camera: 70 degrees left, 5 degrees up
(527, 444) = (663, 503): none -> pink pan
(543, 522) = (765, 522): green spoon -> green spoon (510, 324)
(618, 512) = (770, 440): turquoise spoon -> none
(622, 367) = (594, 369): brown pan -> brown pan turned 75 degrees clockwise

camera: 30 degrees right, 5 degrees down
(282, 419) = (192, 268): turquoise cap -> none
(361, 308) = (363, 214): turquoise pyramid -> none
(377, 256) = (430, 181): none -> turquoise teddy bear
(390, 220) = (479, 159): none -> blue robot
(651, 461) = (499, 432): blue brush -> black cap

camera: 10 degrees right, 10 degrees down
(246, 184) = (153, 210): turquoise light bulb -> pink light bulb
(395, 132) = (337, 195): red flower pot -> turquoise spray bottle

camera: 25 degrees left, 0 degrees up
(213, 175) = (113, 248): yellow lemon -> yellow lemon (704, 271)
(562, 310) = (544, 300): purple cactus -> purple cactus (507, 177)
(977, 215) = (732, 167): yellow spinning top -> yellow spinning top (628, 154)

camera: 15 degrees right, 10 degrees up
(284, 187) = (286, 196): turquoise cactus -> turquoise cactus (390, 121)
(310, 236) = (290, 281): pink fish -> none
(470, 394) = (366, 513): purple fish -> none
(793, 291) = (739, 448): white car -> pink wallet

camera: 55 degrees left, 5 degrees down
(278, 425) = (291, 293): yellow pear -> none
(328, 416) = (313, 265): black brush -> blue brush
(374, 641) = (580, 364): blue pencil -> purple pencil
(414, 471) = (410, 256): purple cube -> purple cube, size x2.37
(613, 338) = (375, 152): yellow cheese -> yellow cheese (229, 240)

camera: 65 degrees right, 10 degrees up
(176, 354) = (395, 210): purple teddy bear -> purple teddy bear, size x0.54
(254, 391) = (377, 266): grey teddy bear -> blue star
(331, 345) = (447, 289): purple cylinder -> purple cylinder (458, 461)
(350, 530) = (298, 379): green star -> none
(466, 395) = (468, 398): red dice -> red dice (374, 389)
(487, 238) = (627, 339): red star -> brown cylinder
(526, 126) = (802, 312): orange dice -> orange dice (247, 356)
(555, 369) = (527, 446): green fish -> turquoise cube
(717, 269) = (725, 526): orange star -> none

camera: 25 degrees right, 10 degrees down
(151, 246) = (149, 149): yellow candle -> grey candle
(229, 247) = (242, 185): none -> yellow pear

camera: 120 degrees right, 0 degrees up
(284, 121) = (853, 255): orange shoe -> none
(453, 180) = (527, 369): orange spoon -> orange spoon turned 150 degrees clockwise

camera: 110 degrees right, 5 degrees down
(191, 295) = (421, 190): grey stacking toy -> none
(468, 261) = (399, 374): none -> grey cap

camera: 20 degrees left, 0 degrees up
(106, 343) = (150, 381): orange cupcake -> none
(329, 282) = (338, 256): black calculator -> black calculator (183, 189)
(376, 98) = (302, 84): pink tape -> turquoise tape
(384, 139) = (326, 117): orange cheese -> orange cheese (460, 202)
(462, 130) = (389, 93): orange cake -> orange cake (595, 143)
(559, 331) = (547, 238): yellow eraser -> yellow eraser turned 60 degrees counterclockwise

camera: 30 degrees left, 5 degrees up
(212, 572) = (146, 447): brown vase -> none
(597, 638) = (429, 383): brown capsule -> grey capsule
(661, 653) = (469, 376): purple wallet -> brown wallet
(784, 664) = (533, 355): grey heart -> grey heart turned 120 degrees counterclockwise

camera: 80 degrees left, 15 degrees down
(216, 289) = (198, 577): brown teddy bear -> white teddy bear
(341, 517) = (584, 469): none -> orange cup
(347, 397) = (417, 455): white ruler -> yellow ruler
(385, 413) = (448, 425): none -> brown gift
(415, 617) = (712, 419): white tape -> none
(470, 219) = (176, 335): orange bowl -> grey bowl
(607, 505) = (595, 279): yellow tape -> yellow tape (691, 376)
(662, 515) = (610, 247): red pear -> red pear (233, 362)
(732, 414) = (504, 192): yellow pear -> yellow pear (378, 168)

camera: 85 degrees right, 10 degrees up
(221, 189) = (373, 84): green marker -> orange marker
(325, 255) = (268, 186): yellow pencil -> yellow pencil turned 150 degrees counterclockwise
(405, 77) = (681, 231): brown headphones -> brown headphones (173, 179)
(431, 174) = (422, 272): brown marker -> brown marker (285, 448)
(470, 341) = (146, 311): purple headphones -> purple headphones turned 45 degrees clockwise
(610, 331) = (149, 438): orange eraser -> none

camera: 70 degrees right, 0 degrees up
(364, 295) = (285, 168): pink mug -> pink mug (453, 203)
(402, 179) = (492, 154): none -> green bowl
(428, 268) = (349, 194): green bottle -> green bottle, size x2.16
■ ■ ■ ■ ■ ■ ■
Task details:
Restate word for word the lines of the data above, starting at the line containing "(793, 291) = (739, 448): white" and ending at the line containing "camera: 80 degrees left, 15 degrees down", both included, and nothing more.

The answer:
(793, 291) = (739, 448): white car -> pink wallet

camera: 55 degrees left, 5 degrees down
(278, 425) = (291, 293): yellow pear -> none
(328, 416) = (313, 265): black brush -> blue brush
(374, 641) = (580, 364): blue pencil -> purple pencil
(414, 471) = (410, 256): purple cube -> purple cube, size x2.37
(613, 338) = (375, 152): yellow cheese -> yellow cheese (229, 240)

camera: 65 degrees right, 10 degrees up
(176, 354) = (395, 210): purple teddy bear -> purple teddy bear, size x0.54
(254, 391) = (377, 266): grey teddy bear -> blue star
(331, 345) = (447, 289): purple cylinder -> purple cylinder (458, 461)
(350, 530) = (298, 379): green star -> none
(466, 395) = (468, 398): red dice -> red dice (374, 389)
(487, 238) = (627, 339): red star -> brown cylinder
(526, 126) = (802, 312): orange dice -> orange dice (247, 356)
(555, 369) = (527, 446): green fish -> turquoise cube
(717, 269) = (725, 526): orange star -> none

camera: 25 degrees right, 10 degrees down
(151, 246) = (149, 149): yellow candle -> grey candle
(229, 247) = (242, 185): none -> yellow pear

camera: 120 degrees right, 0 degrees up
(284, 121) = (853, 255): orange shoe -> none
(453, 180) = (527, 369): orange spoon -> orange spoon turned 150 degrees clockwise

camera: 110 degrees right, 5 degrees down
(191, 295) = (421, 190): grey stacking toy -> none
(468, 261) = (399, 374): none -> grey cap

camera: 20 degrees left, 0 degrees up
(106, 343) = (150, 381): orange cupcake -> none
(329, 282) = (338, 256): black calculator -> black calculator (183, 189)
(376, 98) = (302, 84): pink tape -> turquoise tape
(384, 139) = (326, 117): orange cheese -> orange cheese (460, 202)
(462, 130) = (389, 93): orange cake -> orange cake (595, 143)
(559, 331) = (547, 238): yellow eraser -> yellow eraser turned 60 degrees counterclockwise

camera: 30 degrees left, 5 degrees up
(212, 572) = (146, 447): brown vase -> none
(597, 638) = (429, 383): brown capsule -> grey capsule
(661, 653) = (469, 376): purple wallet -> brown wallet
(784, 664) = (533, 355): grey heart -> grey heart turned 120 degrees counterclockwise

camera: 80 degrees left, 15 degrees down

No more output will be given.